> [Supplied data]
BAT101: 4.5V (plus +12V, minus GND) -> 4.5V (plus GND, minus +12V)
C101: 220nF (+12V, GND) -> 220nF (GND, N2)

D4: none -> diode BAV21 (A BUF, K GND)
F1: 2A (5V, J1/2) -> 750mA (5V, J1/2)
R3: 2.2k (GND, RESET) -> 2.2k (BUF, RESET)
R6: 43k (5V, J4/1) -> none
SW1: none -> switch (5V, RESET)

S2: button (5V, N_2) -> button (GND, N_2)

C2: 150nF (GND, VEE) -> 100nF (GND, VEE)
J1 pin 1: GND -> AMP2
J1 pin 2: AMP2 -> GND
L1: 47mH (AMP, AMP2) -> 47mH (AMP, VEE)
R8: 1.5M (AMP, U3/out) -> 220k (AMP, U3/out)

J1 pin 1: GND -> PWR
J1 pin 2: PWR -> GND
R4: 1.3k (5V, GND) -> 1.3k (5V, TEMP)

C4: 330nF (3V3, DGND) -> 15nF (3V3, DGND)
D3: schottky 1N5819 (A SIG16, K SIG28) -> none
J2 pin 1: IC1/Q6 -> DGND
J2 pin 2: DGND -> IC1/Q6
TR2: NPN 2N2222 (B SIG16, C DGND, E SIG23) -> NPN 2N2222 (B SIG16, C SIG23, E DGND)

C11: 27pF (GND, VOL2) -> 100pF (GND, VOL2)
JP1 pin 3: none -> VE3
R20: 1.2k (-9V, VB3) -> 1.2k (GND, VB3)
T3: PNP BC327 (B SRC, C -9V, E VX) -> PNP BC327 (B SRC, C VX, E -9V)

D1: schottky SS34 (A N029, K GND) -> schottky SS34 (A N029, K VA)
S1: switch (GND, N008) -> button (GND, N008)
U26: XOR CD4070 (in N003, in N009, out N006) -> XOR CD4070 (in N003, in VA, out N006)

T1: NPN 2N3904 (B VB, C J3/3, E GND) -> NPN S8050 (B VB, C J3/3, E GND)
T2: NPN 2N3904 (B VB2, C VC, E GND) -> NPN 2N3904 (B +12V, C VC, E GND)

> [Goal of the exercise] Everything above from the line containing "C4: 330nF (3V3, DGND) -> 15nF (3V3, DGND)" down to the line containing "R20: 1.2k (-9V, VB3) -> 1.2k (GND, VB3)" is to be transcribed exactly, with both of those lines included and nothing else added.

> [Solved exercise]
C4: 330nF (3V3, DGND) -> 15nF (3V3, DGND)
D3: schottky 1N5819 (A SIG16, K SIG28) -> none
J2 pin 1: IC1/Q6 -> DGND
J2 pin 2: DGND -> IC1/Q6
TR2: NPN 2N2222 (B SIG16, C DGND, E SIG23) -> NPN 2N2222 (B SIG16, C SIG23, E DGND)

C11: 27pF (GND, VOL2) -> 100pF (GND, VOL2)
JP1 pin 3: none -> VE3
R20: 1.2k (-9V, VB3) -> 1.2k (GND, VB3)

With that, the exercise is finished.